Stored data entries
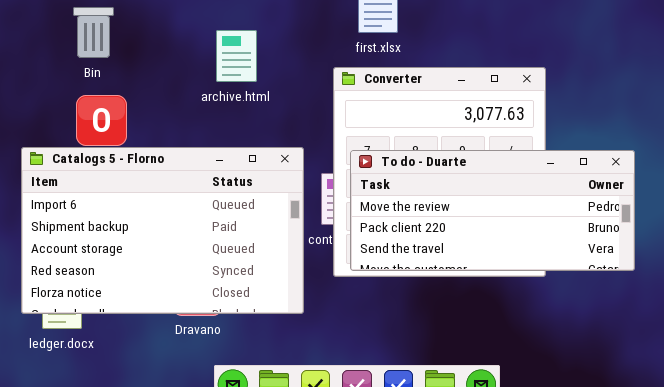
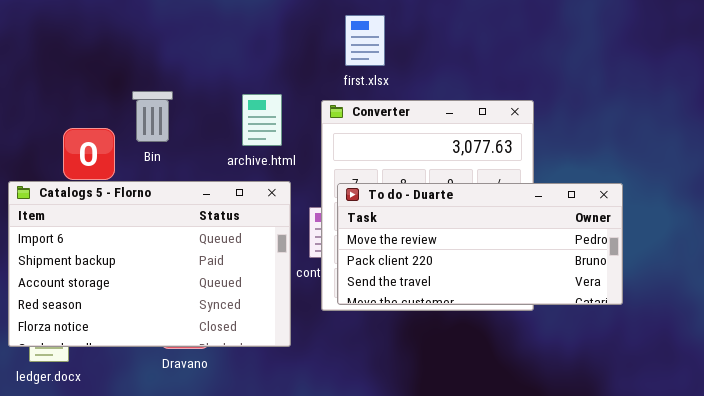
Bin: [73,7,114,58] -> [132,91,173,142], moved
archive.html: [216,30,257,82] -> [242,94,282,146], moved

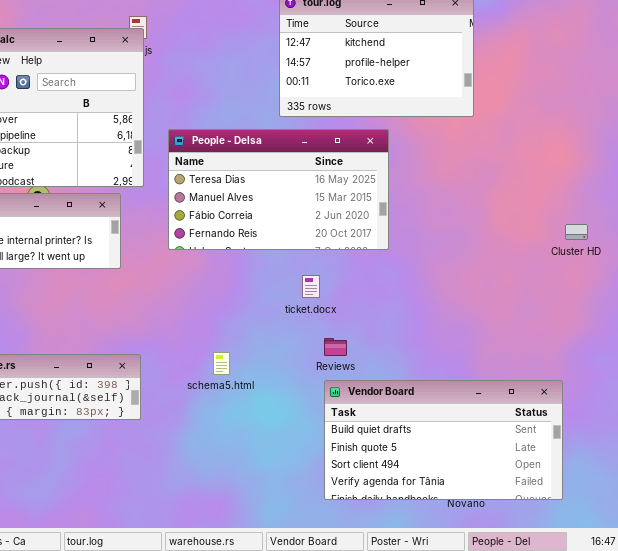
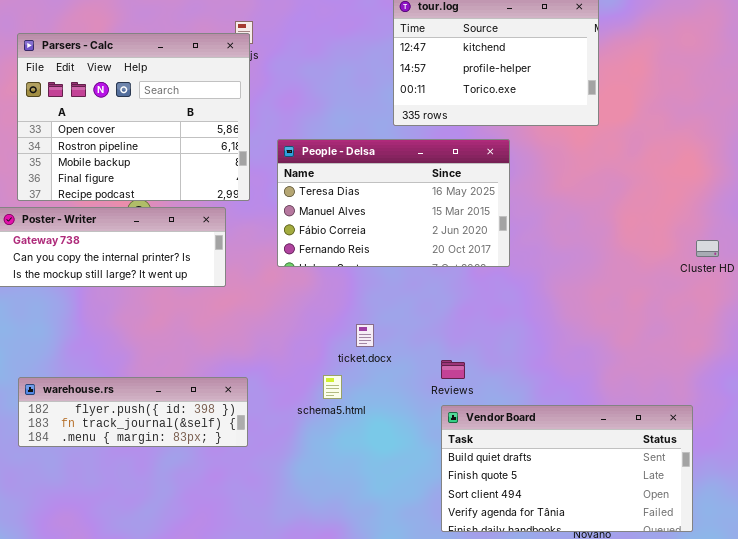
ticket.docx: [302,275,320,298] -> [356,324,374,347], moved

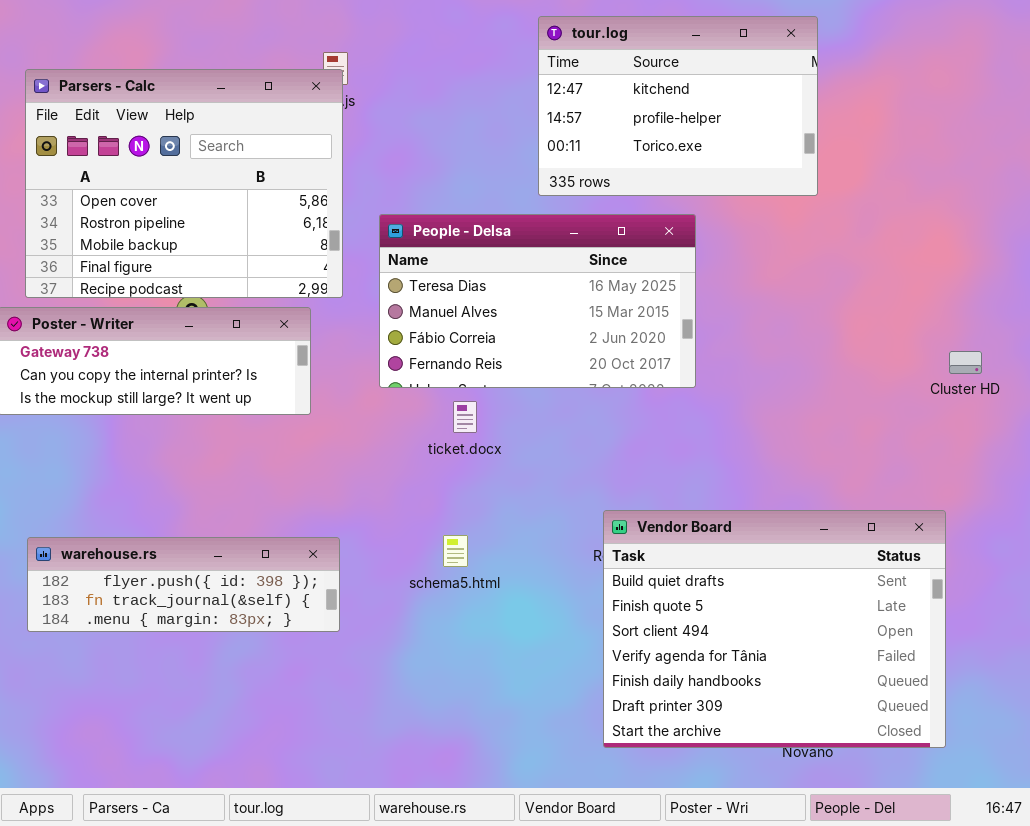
ticket.docx: [356,324,374,347] -> [453,401,477,433], moved
Vendor Board: [441,405,693,532] -> [603,510,946,748], resized

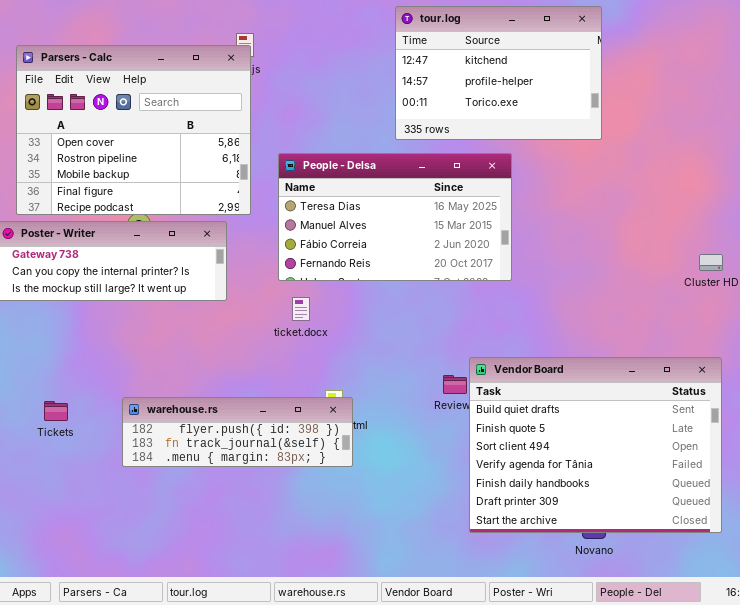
ticket.docx: [453,401,477,433] -> [292,297,310,321], moved
Vendor Board: [603,510,946,748] -> [469,357,722,533], moved
warehouse.rs: [27,537,340,632] -> [122,397,353,467], moved

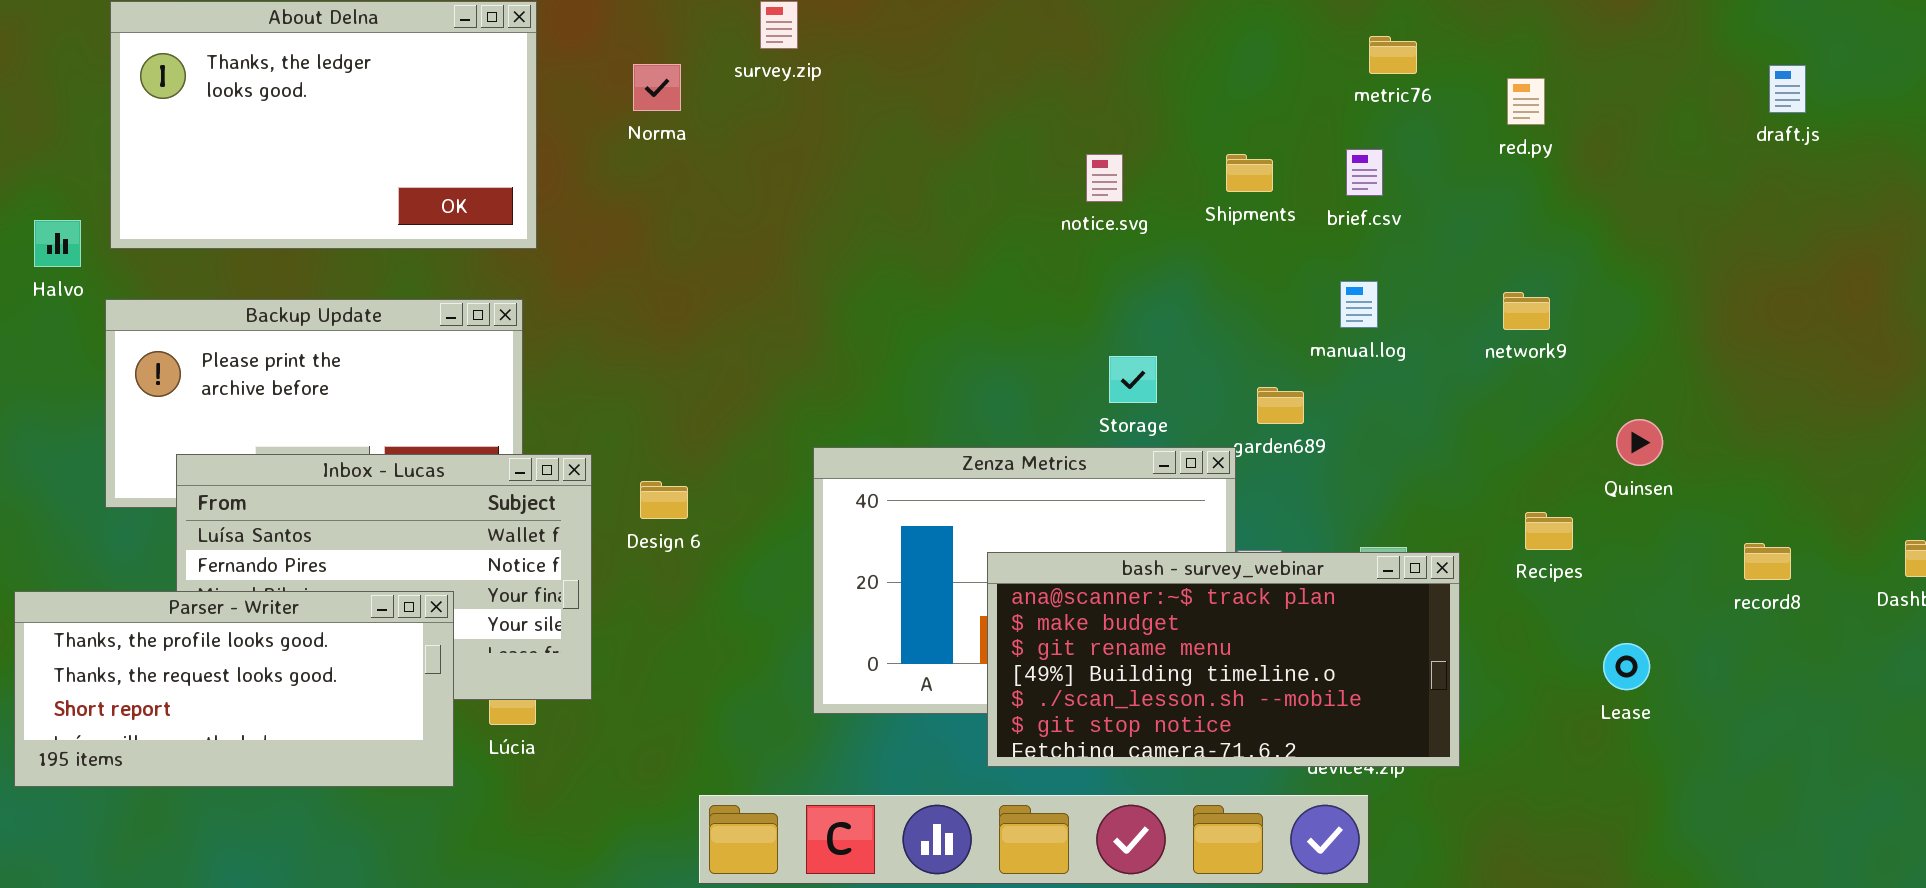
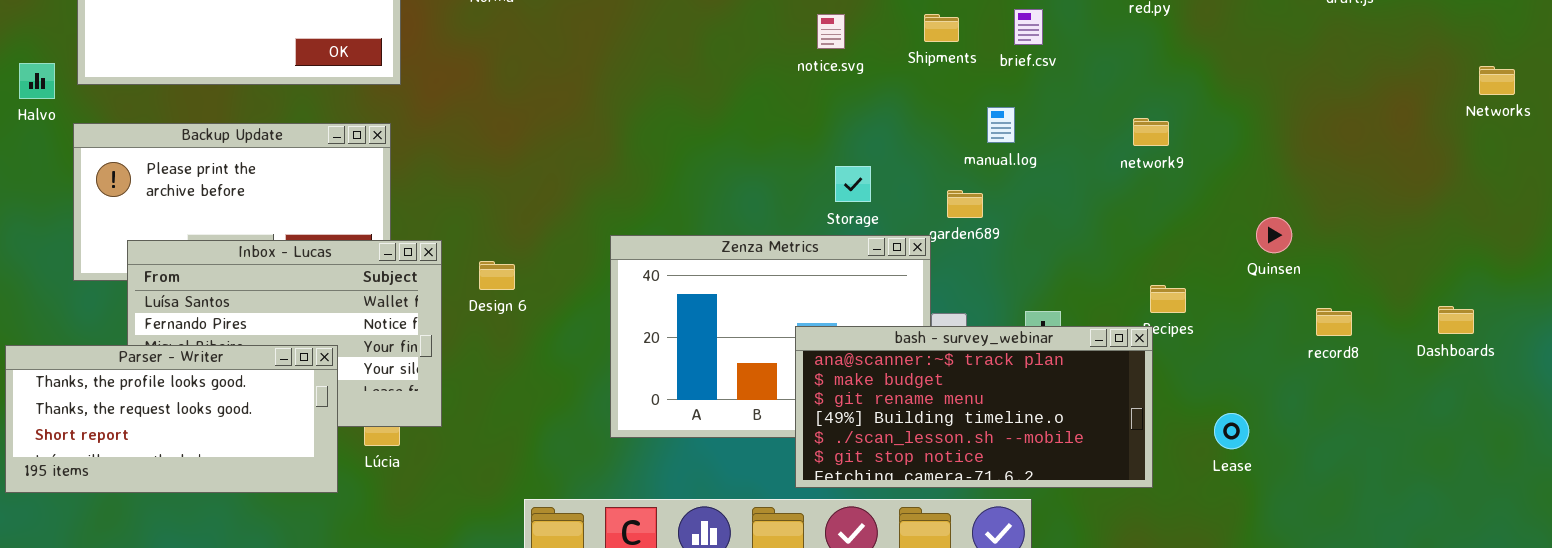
manual.log: [1340,281,1378,328] -> [987,107,1015,143], moved
Quinsen: [1616,419,1663,466] -> [1256,217,1292,253], moved
bash - survey_webinar: [987,552,1460,767] -> [795,326,1153,488], moved
Lease: [1603,643,1650,690] -> [1214,413,1249,449], moved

▸ **REQUIRED WORK**
Leaving out the pictures, restate word for word the lines above from the one containing "Vendor Board: [441,405,693,532]" through the end of the records, both ends included.

▸ **TASK OUTPUT**
Vendor Board: [441,405,693,532] -> [603,510,946,748], resized

ticket.docx: [453,401,477,433] -> [292,297,310,321], moved
Vendor Board: [603,510,946,748] -> [469,357,722,533], moved
warehouse.rs: [27,537,340,632] -> [122,397,353,467], moved

manual.log: [1340,281,1378,328] -> [987,107,1015,143], moved
Quinsen: [1616,419,1663,466] -> [1256,217,1292,253], moved
bash - survey_webinar: [987,552,1460,767] -> [795,326,1153,488], moved
Lease: [1603,643,1650,690] -> [1214,413,1249,449], moved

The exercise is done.